━━━ Entries provided ━━━
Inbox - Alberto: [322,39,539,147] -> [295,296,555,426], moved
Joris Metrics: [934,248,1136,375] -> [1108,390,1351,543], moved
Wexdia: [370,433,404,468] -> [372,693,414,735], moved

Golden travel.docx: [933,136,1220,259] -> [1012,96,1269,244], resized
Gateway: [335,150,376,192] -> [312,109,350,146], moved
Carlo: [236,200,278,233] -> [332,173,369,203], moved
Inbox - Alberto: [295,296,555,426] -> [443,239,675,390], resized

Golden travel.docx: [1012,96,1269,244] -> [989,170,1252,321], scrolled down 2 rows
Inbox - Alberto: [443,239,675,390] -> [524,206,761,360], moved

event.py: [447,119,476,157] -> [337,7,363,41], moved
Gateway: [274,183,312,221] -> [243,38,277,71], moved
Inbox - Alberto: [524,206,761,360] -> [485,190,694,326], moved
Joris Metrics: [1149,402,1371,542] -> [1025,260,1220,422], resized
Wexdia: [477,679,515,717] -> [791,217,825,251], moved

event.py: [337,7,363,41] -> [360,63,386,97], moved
━━━
◆ Problem requirements
Exact retyping is required: the line with "Wexdia: [477,679,515,717] ->" through the end of the data, both ends included, and no other line.

◆ Exercise output
Wexdia: [477,679,515,717] -> [791,217,825,251], moved

event.py: [337,7,363,41] -> [360,63,386,97], moved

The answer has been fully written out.